Segment Start: STORED DATA

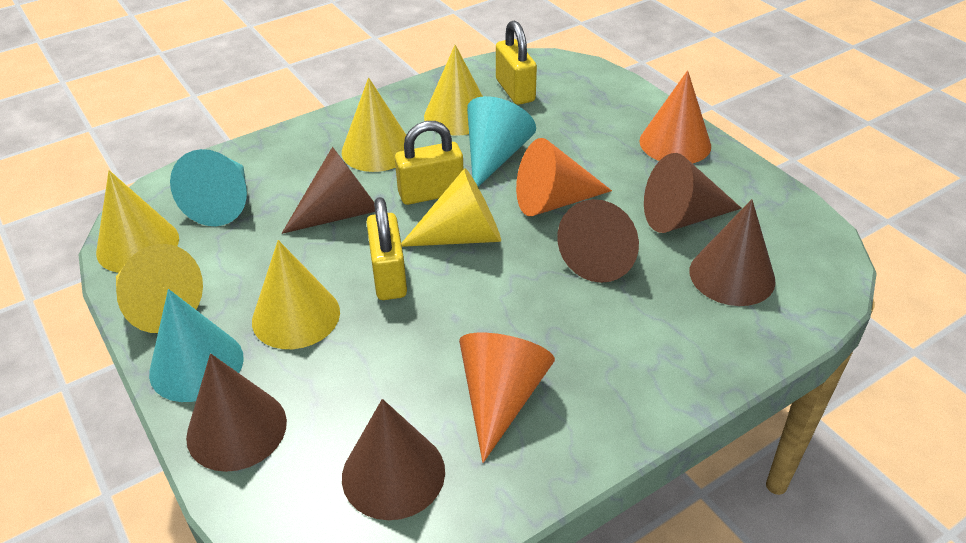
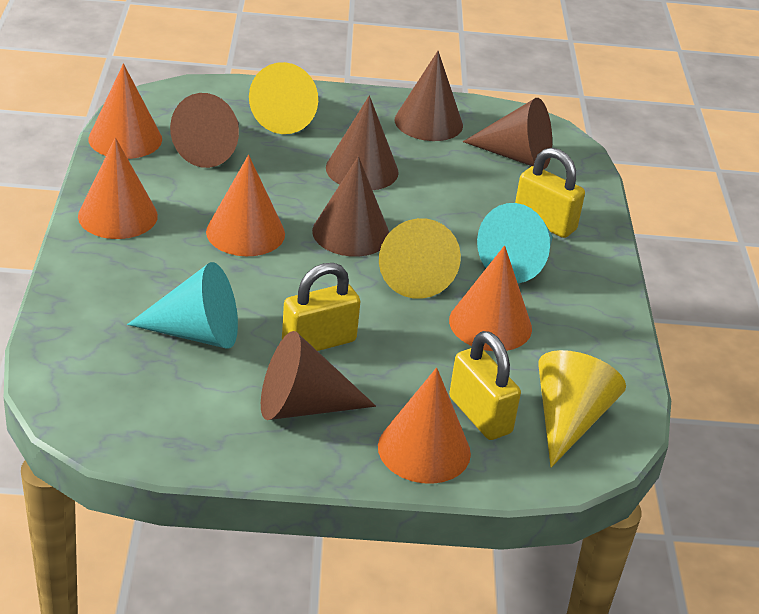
orange cone: 3 -> 5
turquoise cone: 3 -> 2
yellow cone: 6 -> 3

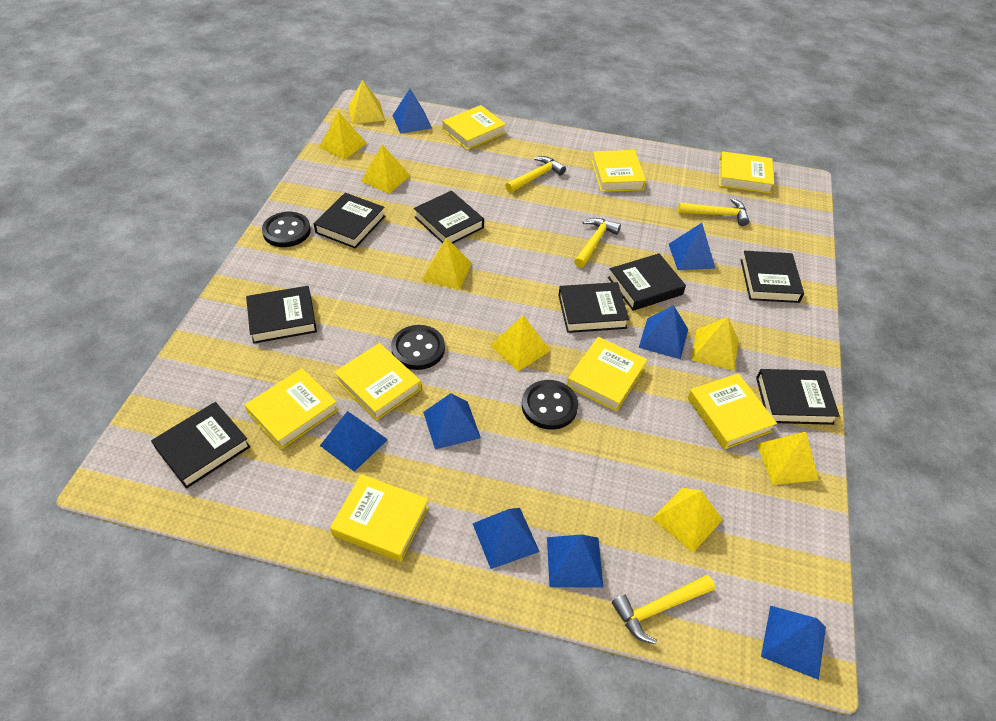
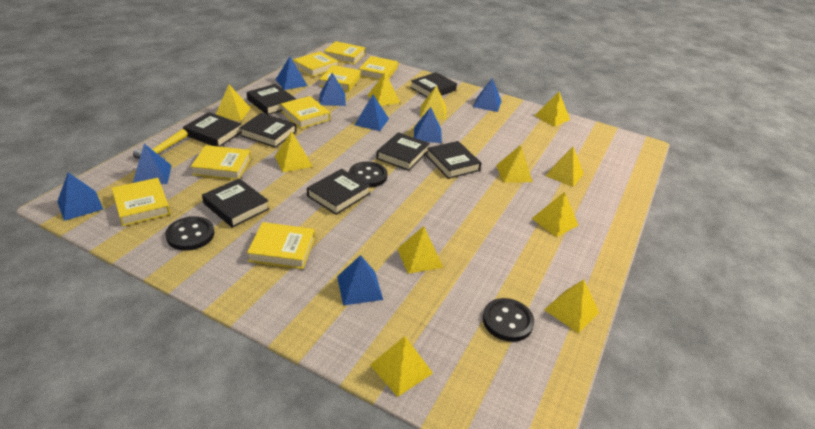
yellow hammer: 4 -> 1
yellow pyramid: 8 -> 11

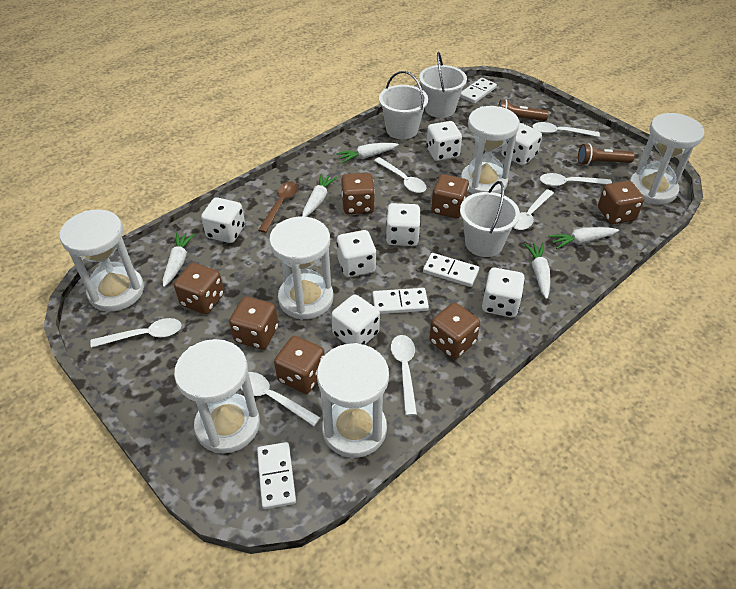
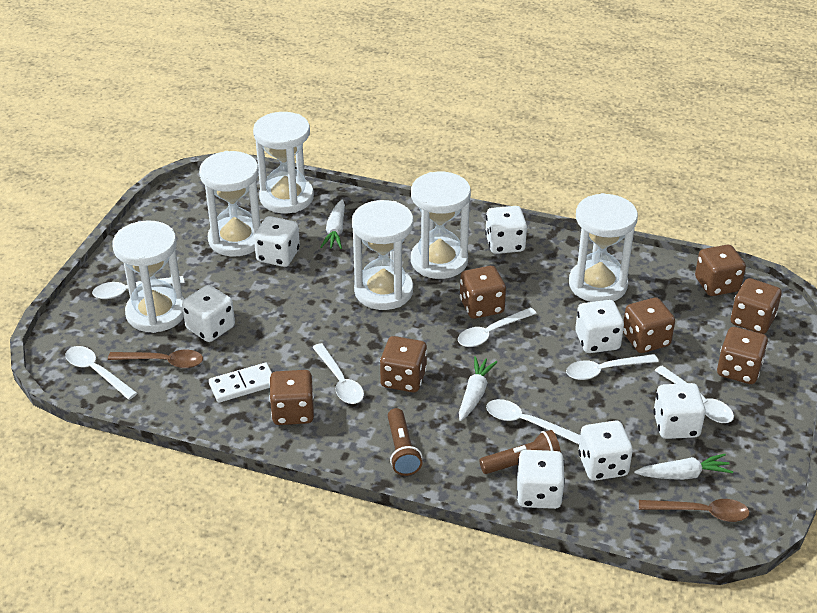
brown spoon: 1 -> 2
white bucket: 3 -> 0
white carrot: 5 -> 3
white domino: 4 -> 1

Segment End: STORED DATA

▶ **WHAT IS REQUIRED**: What is the number of lines in the listing above that hold "white"? Respond with that number and nothing else.

▶ **RESPONSE BOX**: 3